» **What the exercise asks**: Within the data below, copy each line where the string "mushroom" is found.

BEGIN

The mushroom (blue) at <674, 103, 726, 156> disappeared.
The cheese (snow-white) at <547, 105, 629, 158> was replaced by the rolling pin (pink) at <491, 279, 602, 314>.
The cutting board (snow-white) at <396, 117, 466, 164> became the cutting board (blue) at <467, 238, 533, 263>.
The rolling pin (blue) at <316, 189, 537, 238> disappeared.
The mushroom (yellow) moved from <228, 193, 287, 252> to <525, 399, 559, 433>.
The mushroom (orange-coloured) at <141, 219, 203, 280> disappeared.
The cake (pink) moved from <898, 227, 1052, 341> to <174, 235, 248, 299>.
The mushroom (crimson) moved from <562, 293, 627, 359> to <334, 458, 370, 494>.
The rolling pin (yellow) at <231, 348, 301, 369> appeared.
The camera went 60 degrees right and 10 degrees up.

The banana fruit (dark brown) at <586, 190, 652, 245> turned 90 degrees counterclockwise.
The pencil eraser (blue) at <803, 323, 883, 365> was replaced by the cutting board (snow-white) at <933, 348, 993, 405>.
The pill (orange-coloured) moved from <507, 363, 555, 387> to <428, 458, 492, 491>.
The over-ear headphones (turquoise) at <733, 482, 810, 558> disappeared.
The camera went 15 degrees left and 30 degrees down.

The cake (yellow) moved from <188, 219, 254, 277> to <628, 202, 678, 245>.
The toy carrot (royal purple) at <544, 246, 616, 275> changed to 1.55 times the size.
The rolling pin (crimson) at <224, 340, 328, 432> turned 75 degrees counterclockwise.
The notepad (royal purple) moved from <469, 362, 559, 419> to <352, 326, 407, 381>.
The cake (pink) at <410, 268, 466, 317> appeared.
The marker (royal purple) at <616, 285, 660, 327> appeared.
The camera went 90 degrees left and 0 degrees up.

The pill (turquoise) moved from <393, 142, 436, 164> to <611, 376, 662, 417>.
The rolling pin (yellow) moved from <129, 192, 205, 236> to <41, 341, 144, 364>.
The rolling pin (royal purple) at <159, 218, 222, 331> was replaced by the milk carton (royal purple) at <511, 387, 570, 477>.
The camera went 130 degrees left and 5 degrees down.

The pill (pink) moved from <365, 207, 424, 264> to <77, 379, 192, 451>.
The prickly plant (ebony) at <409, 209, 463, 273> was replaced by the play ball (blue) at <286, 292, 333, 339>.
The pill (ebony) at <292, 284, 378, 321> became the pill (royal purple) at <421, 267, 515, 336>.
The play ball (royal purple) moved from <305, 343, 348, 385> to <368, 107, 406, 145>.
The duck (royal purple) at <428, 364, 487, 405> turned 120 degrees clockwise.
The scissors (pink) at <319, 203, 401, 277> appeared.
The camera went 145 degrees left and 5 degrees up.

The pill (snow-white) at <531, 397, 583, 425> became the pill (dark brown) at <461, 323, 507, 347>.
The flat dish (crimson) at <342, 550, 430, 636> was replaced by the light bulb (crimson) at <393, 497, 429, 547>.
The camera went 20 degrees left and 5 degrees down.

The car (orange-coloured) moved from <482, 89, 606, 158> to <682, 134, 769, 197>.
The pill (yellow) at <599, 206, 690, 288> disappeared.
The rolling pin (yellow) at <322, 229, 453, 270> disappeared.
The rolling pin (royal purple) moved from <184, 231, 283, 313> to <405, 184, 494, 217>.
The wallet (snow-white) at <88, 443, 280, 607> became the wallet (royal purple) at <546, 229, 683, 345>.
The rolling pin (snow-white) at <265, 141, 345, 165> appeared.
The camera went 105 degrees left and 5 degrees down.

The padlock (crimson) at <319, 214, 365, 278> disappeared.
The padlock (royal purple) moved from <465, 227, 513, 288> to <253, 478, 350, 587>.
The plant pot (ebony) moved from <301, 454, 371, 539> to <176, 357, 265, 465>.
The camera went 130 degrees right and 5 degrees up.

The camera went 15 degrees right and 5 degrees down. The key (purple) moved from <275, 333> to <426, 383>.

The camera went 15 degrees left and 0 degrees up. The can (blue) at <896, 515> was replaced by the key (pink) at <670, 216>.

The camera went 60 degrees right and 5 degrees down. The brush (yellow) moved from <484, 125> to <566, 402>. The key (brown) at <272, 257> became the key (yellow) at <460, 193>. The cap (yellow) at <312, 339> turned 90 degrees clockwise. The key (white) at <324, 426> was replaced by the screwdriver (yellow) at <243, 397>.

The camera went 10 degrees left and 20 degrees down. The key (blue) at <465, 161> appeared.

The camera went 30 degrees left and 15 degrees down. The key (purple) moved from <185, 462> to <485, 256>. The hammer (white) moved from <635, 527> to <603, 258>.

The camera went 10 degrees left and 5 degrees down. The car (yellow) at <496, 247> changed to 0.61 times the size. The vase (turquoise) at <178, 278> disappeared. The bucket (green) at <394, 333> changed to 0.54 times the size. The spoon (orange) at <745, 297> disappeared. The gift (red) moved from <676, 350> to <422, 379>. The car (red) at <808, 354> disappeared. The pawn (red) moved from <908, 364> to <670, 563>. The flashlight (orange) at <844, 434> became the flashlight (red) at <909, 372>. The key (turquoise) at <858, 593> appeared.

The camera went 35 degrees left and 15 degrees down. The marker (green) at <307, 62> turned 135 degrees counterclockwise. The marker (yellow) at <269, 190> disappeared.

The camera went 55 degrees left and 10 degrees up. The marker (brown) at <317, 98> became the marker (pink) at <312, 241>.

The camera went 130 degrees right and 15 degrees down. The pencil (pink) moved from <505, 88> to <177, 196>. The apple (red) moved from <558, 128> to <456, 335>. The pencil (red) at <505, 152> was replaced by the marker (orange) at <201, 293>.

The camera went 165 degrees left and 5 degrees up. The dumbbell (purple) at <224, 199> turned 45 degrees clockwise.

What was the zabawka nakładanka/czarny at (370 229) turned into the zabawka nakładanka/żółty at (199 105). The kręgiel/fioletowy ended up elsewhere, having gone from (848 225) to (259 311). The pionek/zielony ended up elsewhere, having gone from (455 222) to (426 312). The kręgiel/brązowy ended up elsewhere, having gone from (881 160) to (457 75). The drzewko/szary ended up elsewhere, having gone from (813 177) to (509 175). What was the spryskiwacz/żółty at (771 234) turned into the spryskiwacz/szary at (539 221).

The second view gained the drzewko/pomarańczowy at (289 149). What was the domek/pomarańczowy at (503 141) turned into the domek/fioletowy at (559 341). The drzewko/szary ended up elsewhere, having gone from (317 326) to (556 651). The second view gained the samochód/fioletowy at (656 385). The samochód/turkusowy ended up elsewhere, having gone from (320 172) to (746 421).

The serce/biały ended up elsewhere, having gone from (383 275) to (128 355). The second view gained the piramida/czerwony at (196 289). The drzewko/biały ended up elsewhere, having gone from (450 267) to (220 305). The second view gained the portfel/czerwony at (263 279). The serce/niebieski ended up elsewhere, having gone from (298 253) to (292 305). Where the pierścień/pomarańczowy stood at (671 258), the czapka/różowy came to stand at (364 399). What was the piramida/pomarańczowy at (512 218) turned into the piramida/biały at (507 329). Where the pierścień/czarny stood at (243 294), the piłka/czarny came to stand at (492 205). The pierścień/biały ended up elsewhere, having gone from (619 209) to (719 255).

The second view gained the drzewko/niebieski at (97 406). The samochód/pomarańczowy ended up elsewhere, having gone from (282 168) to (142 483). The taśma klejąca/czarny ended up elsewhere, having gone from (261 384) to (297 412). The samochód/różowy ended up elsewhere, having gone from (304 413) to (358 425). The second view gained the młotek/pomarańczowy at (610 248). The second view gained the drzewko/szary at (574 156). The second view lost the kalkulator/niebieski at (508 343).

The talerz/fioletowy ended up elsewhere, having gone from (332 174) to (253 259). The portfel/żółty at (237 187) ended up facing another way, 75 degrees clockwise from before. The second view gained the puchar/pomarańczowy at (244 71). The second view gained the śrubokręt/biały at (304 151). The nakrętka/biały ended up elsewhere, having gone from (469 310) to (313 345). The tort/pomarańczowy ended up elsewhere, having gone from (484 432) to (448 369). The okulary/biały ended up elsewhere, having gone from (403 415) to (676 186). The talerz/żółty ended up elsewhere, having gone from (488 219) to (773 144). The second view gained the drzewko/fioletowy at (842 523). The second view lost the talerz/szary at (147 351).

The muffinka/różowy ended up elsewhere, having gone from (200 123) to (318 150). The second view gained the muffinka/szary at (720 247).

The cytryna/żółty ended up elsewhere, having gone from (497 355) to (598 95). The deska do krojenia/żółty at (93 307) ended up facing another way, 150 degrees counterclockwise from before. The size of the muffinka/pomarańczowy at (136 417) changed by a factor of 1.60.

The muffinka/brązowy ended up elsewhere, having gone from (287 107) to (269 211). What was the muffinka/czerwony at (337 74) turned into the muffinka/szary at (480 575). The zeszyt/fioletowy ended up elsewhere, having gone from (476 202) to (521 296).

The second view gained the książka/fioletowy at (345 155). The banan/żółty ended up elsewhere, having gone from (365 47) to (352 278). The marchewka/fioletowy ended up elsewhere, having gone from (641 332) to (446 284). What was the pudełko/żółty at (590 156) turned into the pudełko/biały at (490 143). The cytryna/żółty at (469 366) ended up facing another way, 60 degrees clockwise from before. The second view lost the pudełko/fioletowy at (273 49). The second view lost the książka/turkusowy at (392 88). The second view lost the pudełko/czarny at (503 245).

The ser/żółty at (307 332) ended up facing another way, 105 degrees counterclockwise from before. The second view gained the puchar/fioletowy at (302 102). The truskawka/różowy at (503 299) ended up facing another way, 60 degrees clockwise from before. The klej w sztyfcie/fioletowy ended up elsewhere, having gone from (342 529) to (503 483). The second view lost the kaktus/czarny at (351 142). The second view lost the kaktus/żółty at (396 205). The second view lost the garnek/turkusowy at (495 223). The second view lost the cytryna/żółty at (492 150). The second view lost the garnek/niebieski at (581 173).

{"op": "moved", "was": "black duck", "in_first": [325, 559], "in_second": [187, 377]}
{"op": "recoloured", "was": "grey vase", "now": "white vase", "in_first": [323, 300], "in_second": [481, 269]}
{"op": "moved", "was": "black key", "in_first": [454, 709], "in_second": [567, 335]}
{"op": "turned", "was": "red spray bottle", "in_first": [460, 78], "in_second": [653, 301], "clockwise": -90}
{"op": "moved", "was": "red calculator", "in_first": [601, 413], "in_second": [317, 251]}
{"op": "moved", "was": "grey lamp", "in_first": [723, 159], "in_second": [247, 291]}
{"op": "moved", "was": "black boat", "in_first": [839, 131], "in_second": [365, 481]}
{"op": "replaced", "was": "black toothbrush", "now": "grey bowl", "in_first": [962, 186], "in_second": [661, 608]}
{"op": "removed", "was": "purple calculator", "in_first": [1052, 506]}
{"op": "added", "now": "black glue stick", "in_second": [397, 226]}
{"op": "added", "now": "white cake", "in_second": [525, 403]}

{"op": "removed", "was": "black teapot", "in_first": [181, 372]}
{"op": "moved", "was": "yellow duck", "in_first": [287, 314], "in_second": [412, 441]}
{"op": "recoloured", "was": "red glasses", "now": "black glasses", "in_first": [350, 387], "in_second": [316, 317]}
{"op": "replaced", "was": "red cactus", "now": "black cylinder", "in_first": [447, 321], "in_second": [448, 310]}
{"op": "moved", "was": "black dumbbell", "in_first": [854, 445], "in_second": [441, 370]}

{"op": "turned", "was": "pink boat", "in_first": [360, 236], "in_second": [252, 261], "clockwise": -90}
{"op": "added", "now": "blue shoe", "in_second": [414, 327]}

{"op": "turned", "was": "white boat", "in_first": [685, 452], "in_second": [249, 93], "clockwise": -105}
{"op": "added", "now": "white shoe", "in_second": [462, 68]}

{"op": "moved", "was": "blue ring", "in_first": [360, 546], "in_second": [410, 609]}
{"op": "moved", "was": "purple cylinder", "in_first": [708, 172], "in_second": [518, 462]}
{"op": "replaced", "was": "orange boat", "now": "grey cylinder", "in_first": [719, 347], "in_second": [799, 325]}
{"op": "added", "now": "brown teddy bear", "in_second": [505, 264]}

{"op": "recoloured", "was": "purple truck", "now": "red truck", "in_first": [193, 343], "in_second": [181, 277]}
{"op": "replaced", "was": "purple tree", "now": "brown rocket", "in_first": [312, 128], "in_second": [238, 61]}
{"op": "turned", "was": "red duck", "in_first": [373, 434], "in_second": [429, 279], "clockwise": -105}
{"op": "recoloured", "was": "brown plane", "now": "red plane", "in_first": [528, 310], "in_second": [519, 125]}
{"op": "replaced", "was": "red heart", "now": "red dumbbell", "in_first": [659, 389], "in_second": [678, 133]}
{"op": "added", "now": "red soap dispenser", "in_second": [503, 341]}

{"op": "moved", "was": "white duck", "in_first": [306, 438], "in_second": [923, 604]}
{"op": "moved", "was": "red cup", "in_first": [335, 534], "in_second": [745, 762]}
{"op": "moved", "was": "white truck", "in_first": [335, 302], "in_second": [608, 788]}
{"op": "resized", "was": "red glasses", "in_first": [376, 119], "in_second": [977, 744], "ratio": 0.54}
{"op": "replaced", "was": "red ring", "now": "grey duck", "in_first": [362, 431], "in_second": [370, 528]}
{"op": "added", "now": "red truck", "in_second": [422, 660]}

END

» **Expected answer**:
The mushroom (blue) at <674, 103, 726, 156> disappeared.
The mushroom (yellow) moved from <228, 193, 287, 252> to <525, 399, 559, 433>.
The mushroom (orange-coloured) at <141, 219, 203, 280> disappeared.
The mushroom (crimson) moved from <562, 293, 627, 359> to <334, 458, 370, 494>.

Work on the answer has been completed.